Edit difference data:
·····

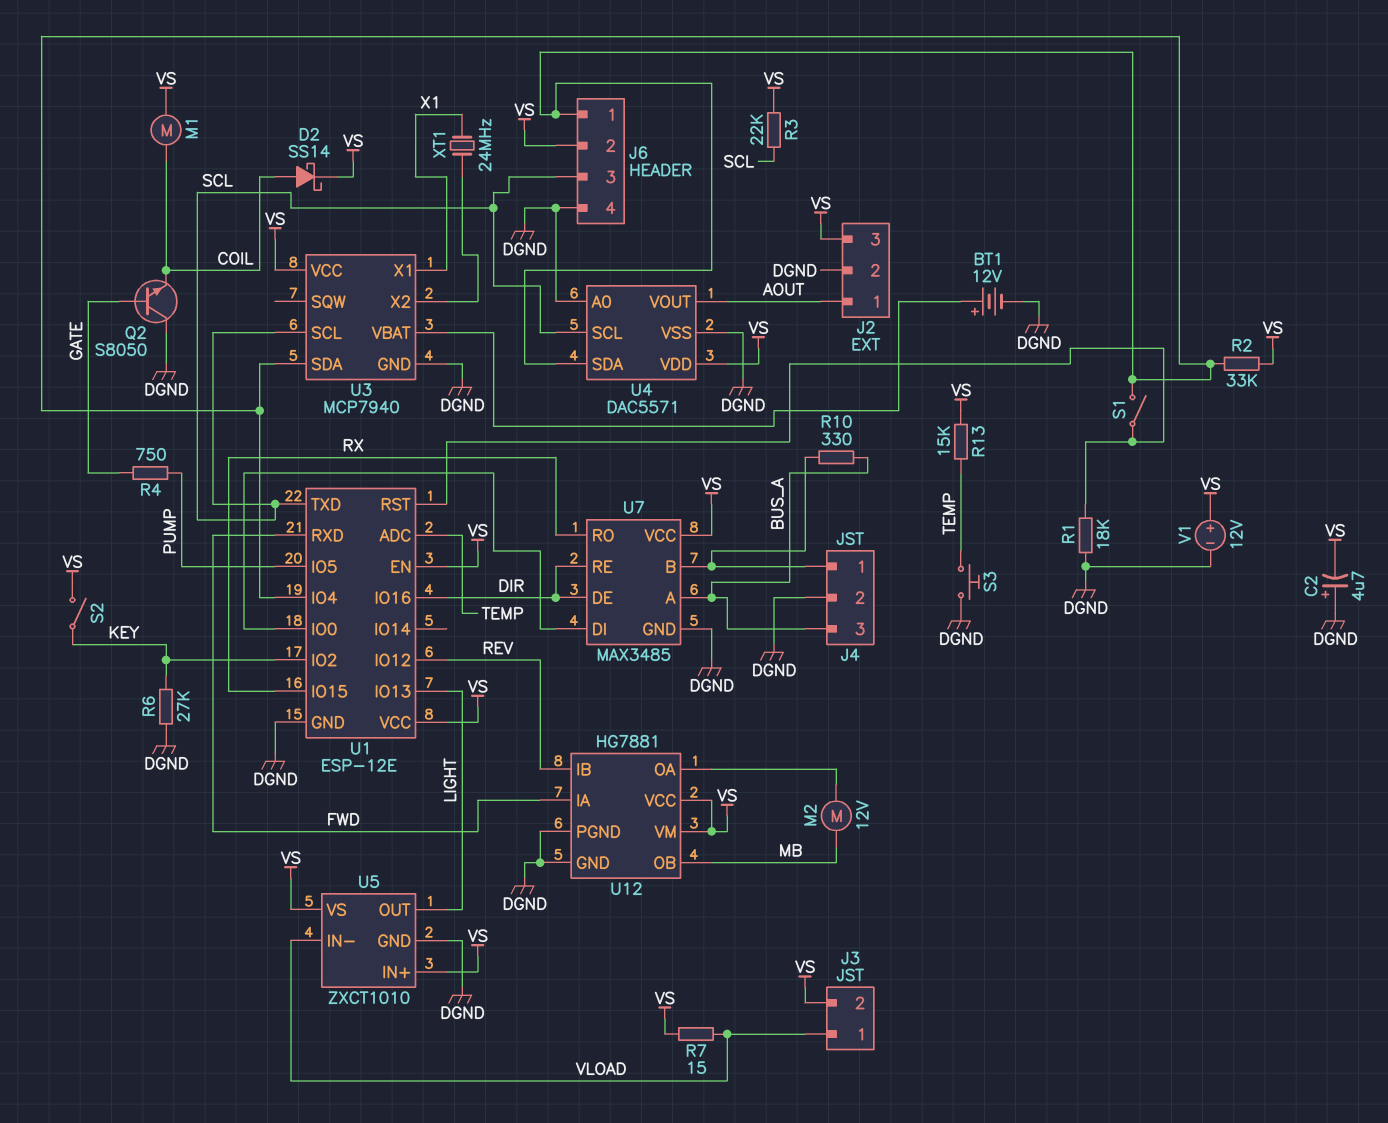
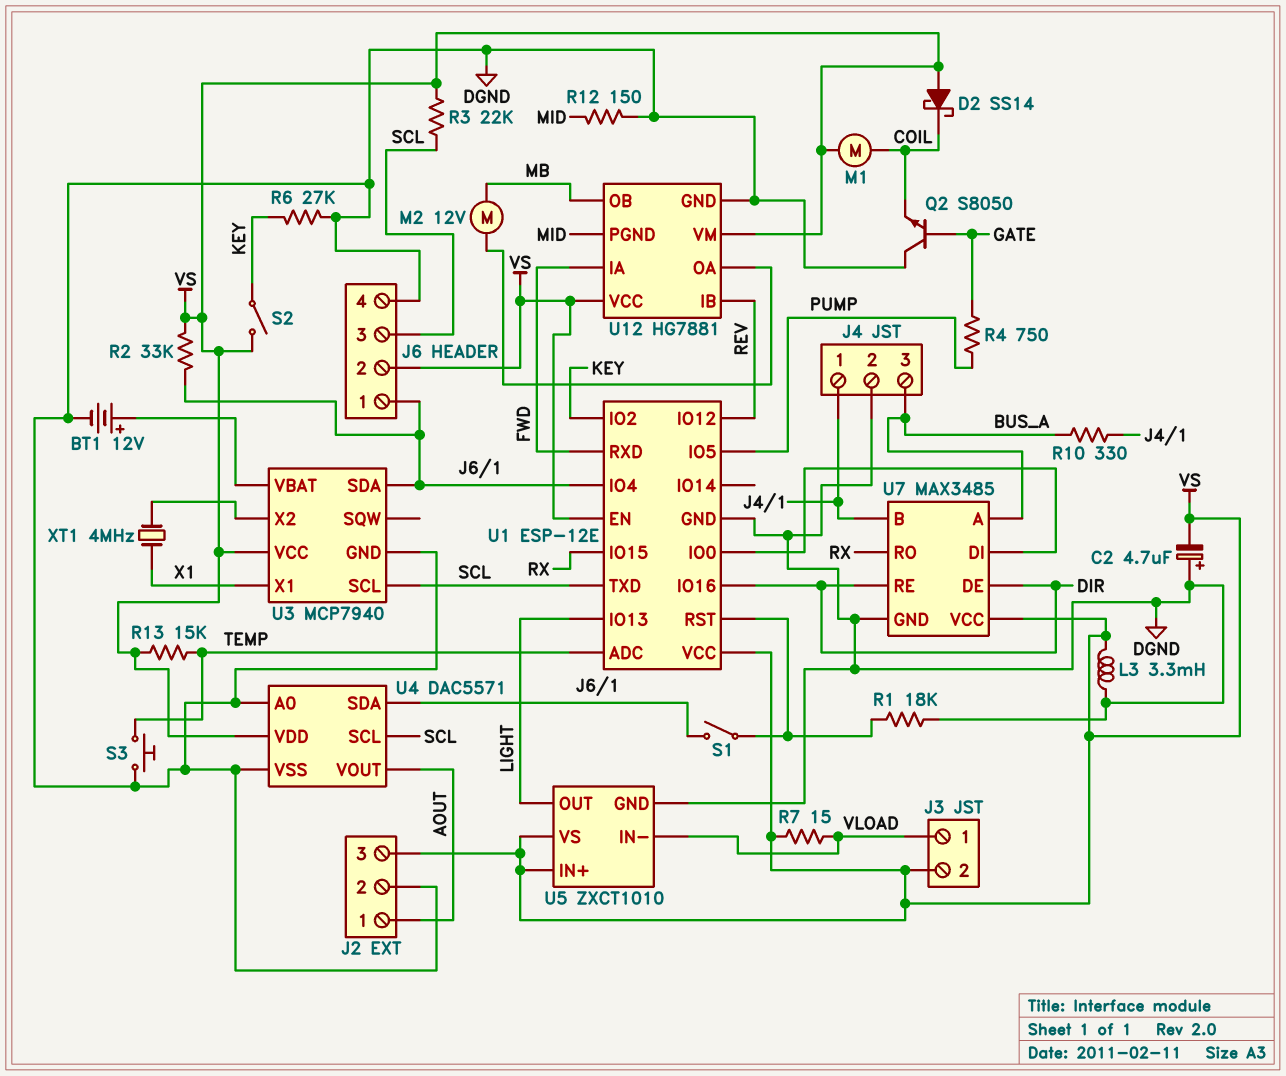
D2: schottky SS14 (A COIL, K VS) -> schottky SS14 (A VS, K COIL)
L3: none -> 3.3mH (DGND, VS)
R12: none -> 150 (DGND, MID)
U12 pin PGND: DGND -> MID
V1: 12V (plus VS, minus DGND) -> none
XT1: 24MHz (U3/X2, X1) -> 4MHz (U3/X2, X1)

·····

Task to complete. Only the lines from the one with "R12: none -> 150 (DGND, MID)" through the last line above should be restated, word for word.

Response below.
R12: none -> 150 (DGND, MID)
U12 pin PGND: DGND -> MID
V1: 12V (plus VS, minus DGND) -> none
XT1: 24MHz (U3/X2, X1) -> 4MHz (U3/X2, X1)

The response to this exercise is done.